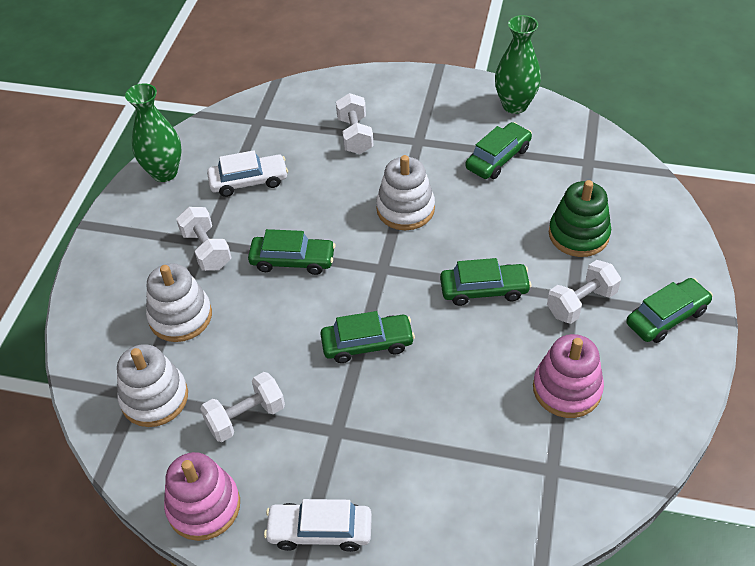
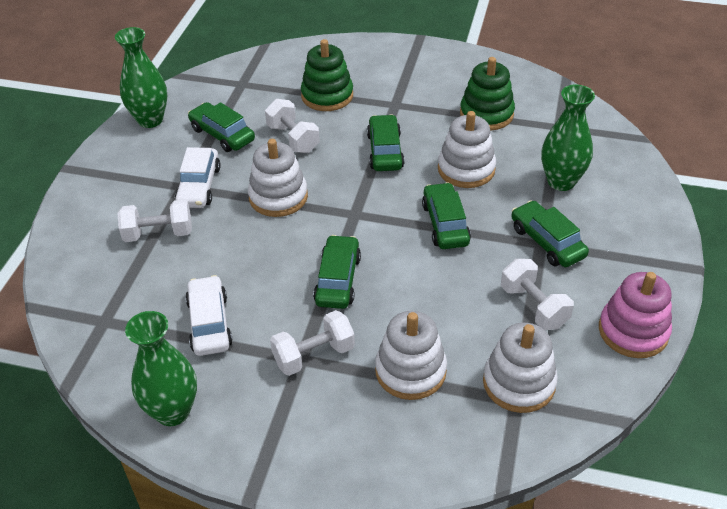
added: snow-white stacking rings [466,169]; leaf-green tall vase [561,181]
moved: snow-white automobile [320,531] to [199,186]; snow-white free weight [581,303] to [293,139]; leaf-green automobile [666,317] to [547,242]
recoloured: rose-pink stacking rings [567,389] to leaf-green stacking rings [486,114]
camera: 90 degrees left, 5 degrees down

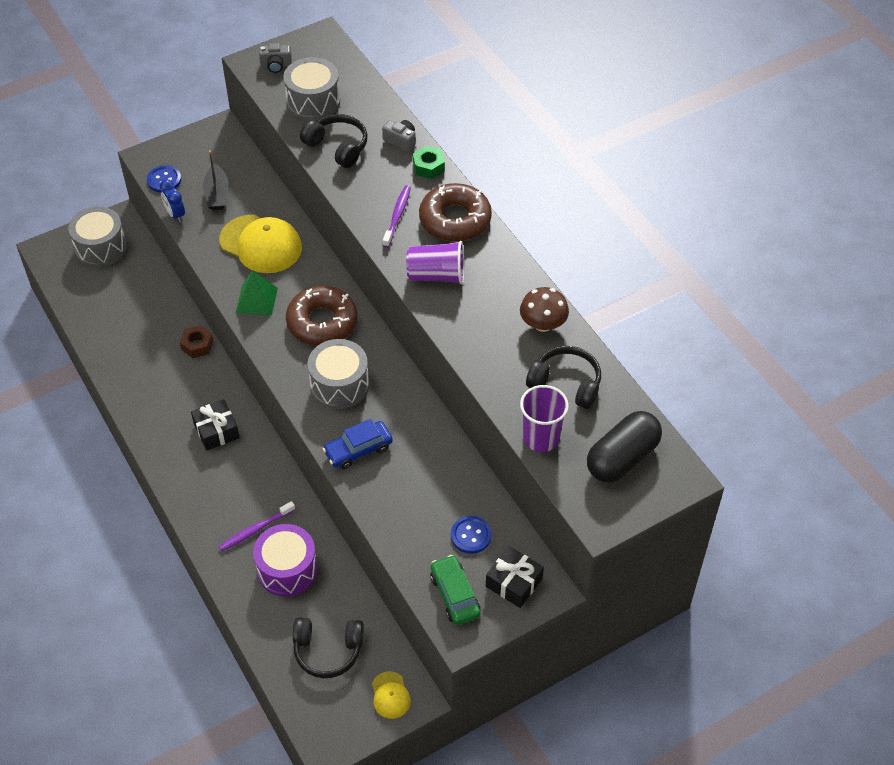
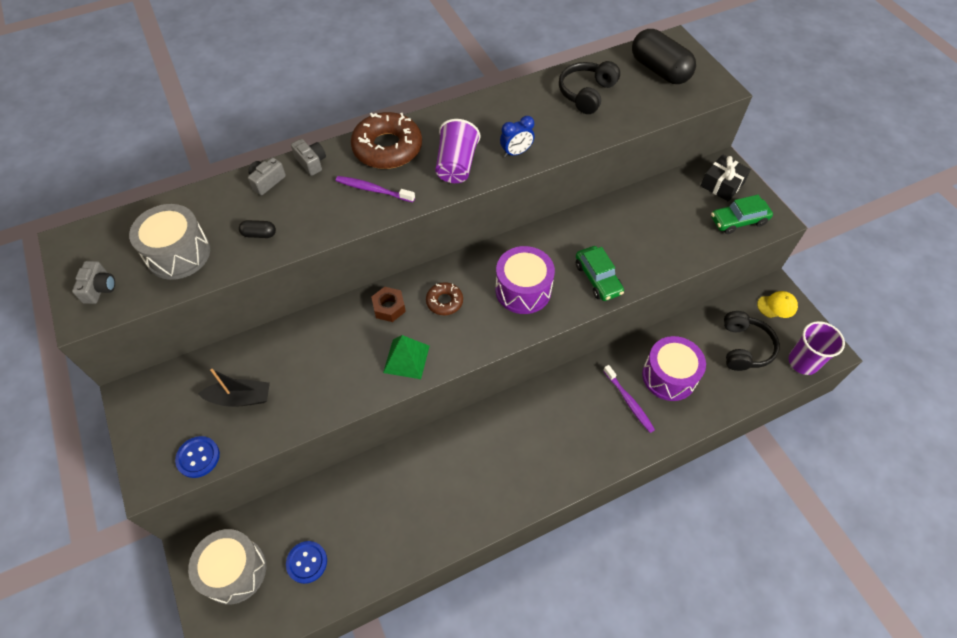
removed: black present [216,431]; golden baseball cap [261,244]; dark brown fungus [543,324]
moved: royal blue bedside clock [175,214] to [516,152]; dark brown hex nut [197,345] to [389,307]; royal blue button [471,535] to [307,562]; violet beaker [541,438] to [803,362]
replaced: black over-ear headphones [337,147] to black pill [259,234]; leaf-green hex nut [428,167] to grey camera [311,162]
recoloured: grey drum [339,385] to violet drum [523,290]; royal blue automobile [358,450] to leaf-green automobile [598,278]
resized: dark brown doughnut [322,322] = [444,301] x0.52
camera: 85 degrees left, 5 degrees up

——

Problem: Look through the data above. Copy every line with the string "grey" in it.

Written solution:
replaced: black over-ear headphones [337,147] to black pill [259,234]; leaf-green hex nut [428,167] to grey camera [311,162]
recoloured: grey drum [339,385] to violet drum [523,290]; royal blue automobile [358,450] to leaf-green automobile [598,278]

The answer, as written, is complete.